*DESCRIPTION OF THE TASK*:
Lines of the data that contain the word "button" are the ones to copy.
** DATA UNDER STUDY follows **
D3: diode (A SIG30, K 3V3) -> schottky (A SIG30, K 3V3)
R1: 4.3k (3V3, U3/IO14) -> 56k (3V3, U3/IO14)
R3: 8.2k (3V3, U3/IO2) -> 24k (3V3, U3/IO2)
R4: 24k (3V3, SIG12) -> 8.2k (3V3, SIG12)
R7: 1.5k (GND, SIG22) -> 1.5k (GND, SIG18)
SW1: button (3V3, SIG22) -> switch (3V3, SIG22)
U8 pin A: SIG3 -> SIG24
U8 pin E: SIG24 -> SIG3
** End of DATA UNDER STUDY **
** DATA UNDER STUDY follows **
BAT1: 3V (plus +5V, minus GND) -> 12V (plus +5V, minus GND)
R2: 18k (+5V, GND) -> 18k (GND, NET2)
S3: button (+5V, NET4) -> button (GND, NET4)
** End of DATA UNDER STUDY **
** DATA UNDER STUDY follows **
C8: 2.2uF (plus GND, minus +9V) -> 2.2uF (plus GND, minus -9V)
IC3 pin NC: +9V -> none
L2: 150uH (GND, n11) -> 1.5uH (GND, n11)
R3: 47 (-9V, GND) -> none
** End of DATA UNDER STUDY **
*COMPLETED EXERCISE*:
SW1: button (3V3, SIG22) -> switch (3V3, SIG22)
S3: button (+5V, NET4) -> button (GND, NET4)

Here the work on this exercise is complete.